# [DIRECTIONS]
Beginning with the first line below, please restate each line exactly, down to and including the line containing "SCALE3 pin DT: D0 -> TX".

# [EXERCISE MATERIAL]
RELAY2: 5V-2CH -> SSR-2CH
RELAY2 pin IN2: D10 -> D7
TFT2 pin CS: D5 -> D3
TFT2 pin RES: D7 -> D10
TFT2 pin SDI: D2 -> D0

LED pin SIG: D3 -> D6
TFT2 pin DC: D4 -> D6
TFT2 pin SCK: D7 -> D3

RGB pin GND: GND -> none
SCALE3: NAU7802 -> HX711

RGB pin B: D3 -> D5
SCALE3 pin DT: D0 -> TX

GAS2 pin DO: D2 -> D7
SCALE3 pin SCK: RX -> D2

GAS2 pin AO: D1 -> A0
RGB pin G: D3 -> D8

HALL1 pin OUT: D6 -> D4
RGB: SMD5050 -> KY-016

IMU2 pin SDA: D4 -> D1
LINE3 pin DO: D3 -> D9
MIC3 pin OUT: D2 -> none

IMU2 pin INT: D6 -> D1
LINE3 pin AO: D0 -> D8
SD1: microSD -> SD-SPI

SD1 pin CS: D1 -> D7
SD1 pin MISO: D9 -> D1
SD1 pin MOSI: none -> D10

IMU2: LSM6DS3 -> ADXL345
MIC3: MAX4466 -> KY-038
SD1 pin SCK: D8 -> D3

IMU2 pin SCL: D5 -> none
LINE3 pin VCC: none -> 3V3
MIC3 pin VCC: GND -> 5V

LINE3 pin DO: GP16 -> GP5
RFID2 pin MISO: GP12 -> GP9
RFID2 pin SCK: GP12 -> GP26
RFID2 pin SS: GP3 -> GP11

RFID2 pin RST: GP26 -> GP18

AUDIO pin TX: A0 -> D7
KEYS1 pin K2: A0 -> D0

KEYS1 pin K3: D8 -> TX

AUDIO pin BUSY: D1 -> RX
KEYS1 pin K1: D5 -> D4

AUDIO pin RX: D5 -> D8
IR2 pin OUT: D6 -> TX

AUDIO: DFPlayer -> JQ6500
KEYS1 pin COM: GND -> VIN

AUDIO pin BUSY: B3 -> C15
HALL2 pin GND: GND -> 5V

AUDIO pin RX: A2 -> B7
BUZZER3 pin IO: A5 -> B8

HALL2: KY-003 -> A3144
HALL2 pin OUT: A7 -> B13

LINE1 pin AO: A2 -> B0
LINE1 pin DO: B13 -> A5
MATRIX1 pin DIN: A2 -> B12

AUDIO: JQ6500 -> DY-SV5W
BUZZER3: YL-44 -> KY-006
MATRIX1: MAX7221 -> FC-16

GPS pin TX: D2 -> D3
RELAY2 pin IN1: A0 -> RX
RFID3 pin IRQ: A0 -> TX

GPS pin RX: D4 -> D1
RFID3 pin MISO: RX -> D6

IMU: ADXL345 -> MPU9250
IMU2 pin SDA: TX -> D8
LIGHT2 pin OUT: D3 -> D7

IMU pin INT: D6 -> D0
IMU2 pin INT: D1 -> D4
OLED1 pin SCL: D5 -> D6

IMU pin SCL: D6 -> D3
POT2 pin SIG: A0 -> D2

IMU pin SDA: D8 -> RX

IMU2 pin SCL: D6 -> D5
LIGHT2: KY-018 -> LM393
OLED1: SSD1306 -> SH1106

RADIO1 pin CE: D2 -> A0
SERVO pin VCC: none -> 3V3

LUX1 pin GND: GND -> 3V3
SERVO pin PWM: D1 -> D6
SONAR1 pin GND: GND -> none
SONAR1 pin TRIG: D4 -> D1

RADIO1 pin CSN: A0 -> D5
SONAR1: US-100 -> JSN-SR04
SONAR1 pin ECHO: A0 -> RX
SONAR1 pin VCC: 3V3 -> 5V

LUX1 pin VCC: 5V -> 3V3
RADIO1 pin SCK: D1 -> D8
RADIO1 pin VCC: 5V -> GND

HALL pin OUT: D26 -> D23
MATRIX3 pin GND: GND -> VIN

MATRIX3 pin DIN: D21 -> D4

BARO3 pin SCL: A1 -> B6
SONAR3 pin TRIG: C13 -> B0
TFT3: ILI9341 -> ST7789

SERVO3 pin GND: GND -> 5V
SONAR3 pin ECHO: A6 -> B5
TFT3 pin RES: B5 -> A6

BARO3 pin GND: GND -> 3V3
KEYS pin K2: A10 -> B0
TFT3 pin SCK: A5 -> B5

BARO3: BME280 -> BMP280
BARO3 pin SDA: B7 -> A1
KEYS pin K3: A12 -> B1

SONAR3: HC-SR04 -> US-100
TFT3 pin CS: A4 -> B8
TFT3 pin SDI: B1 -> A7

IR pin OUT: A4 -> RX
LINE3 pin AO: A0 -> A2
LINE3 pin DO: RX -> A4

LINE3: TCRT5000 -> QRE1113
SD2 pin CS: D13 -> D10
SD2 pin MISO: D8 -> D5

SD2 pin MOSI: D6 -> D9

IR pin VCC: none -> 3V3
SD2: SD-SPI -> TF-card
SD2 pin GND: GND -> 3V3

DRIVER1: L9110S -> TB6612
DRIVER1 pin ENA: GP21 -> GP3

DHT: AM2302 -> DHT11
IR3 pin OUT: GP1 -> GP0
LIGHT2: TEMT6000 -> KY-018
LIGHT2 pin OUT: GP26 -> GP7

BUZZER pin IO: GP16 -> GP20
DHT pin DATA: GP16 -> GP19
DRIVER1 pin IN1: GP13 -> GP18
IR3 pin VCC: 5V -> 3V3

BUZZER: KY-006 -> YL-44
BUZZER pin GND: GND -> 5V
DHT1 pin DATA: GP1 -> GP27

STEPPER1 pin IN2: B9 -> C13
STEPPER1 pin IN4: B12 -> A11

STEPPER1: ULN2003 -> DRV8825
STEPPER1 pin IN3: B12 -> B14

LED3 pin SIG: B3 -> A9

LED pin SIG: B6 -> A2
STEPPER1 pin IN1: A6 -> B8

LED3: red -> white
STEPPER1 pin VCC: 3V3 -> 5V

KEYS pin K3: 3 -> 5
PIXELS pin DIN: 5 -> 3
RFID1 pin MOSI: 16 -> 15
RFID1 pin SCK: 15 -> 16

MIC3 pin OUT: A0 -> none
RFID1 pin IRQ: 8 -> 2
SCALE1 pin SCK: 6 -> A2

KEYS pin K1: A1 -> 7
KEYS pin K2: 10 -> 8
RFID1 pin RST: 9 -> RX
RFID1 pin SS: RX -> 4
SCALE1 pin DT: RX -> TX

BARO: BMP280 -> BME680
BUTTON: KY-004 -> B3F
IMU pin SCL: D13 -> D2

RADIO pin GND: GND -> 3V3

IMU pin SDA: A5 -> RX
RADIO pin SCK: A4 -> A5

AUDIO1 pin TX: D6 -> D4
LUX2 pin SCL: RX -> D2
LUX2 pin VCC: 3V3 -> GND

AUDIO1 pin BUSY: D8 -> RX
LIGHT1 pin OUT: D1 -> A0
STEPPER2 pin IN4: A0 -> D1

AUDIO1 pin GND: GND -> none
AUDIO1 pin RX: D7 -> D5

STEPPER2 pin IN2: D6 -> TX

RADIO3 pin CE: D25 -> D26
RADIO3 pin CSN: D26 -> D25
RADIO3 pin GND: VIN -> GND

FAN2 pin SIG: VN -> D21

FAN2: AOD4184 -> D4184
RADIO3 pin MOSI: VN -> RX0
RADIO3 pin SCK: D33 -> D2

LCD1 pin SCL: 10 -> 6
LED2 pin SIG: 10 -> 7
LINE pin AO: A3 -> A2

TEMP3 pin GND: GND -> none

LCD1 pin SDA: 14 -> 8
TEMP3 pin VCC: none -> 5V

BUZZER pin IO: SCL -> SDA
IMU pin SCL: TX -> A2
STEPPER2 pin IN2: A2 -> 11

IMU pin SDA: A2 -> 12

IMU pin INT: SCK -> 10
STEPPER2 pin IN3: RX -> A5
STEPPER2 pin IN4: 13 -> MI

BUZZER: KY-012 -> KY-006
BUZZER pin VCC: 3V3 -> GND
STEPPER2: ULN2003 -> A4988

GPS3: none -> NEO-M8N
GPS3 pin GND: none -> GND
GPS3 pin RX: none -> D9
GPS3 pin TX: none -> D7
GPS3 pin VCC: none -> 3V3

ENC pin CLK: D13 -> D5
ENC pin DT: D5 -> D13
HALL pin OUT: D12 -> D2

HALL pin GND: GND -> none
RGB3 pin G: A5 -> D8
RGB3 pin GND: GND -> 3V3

# [TASK RESPONSE]
RELAY2: 5V-2CH -> SSR-2CH
RELAY2 pin IN2: D10 -> D7
TFT2 pin CS: D5 -> D3
TFT2 pin RES: D7 -> D10
TFT2 pin SDI: D2 -> D0

LED pin SIG: D3 -> D6
TFT2 pin DC: D4 -> D6
TFT2 pin SCK: D7 -> D3

RGB pin GND: GND -> none
SCALE3: NAU7802 -> HX711

RGB pin B: D3 -> D5
SCALE3 pin DT: D0 -> TX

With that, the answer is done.